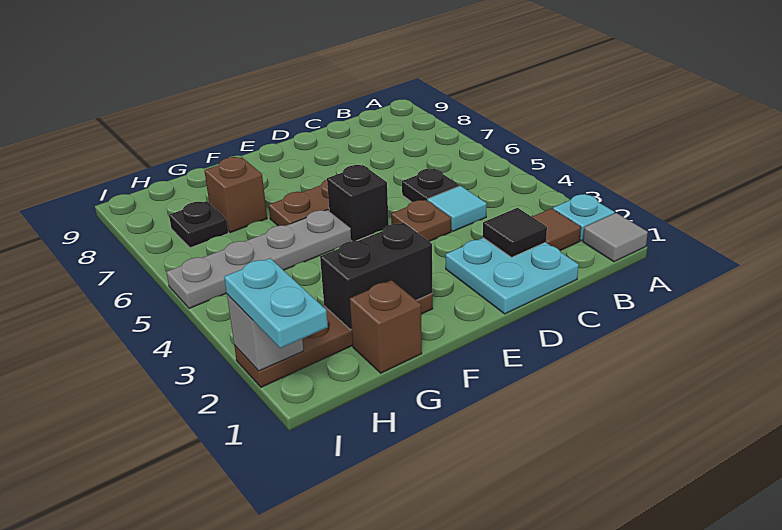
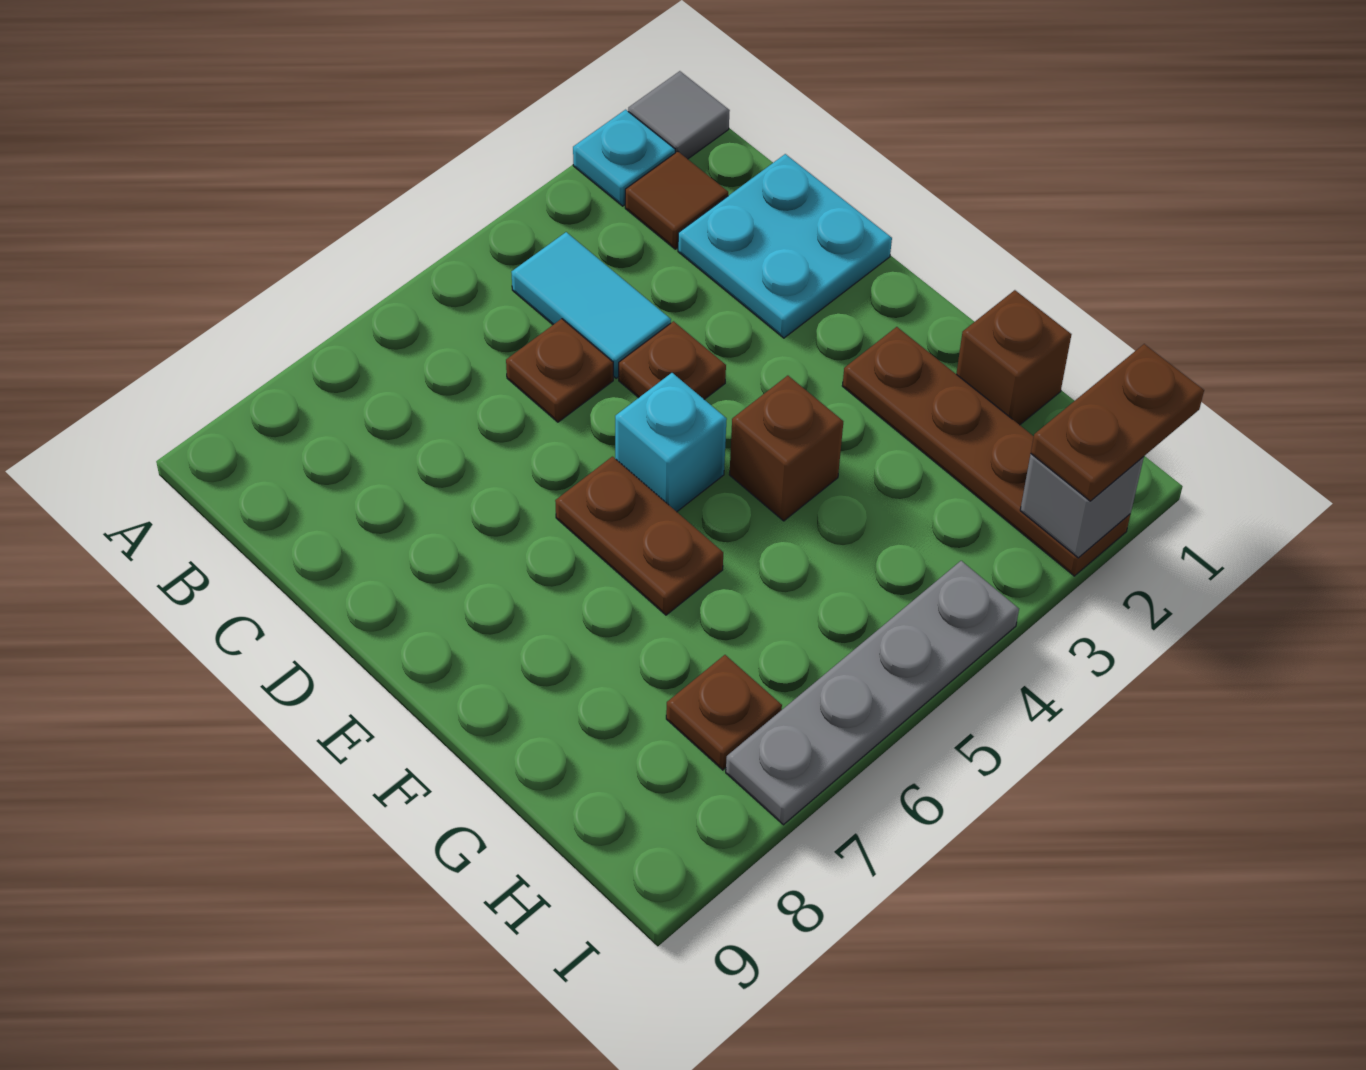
black tile C2 level 2 -> none
cyan tile C4 level 1 -> cyan tile B4:C4 level 1
black plate C5 level 1 -> brown plate C5 level 1
black brick E5 level 1 -> cyan brick E5 level 1
black brick F2:G2 level 2 -> none
grey plate F5:I5 level 1 -> grey plate I4:I7 level 1
brown brick G7 level 1 -> brown brick F4 level 1
black plate H7 level 1 -> brown plate H7 level 1
cyan plate I1:I2 level 3 -> brown plate I1:I2 level 3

→ Requirement: The entries above are to be printed again word for word, with every picture removed.

→ Reply to the exercise:
black tile C2 level 2 -> none
cyan tile C4 level 1 -> cyan tile B4:C4 level 1
black plate C5 level 1 -> brown plate C5 level 1
black brick E5 level 1 -> cyan brick E5 level 1
black brick F2:G2 level 2 -> none
grey plate F5:I5 level 1 -> grey plate I4:I7 level 1
brown brick G7 level 1 -> brown brick F4 level 1
black plate H7 level 1 -> brown plate H7 level 1
cyan plate I1:I2 level 3 -> brown plate I1:I2 level 3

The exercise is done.